## Problem
Each line below with the word "pink" needs to be copied.

## The input
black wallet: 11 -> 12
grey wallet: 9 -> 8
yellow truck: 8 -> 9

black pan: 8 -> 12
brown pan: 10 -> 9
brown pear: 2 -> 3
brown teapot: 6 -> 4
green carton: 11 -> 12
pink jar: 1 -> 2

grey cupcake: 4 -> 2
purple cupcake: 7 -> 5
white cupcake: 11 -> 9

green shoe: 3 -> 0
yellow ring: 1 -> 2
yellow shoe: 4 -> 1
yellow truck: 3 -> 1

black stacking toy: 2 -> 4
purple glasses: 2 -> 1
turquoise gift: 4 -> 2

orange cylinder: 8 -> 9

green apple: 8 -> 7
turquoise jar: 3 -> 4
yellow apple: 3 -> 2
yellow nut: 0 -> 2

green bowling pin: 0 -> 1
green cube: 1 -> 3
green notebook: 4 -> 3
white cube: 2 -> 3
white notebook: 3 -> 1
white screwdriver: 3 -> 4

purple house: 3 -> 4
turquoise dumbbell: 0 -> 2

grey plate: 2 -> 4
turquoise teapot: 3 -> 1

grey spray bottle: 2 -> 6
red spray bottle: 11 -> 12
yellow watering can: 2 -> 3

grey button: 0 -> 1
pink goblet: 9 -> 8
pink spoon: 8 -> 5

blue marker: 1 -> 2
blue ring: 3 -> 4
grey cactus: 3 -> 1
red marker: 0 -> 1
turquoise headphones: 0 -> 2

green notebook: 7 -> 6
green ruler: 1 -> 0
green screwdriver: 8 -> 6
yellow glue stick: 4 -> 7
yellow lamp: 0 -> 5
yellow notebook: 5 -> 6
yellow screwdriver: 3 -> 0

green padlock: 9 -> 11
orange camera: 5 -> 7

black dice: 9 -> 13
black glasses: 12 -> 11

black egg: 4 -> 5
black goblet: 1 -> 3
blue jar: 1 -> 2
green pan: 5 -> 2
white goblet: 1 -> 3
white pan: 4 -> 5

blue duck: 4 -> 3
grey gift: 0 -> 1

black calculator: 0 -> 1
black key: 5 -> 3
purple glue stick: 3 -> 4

## Task output
pink jar: 1 -> 2
pink goblet: 9 -> 8
pink spoon: 8 -> 5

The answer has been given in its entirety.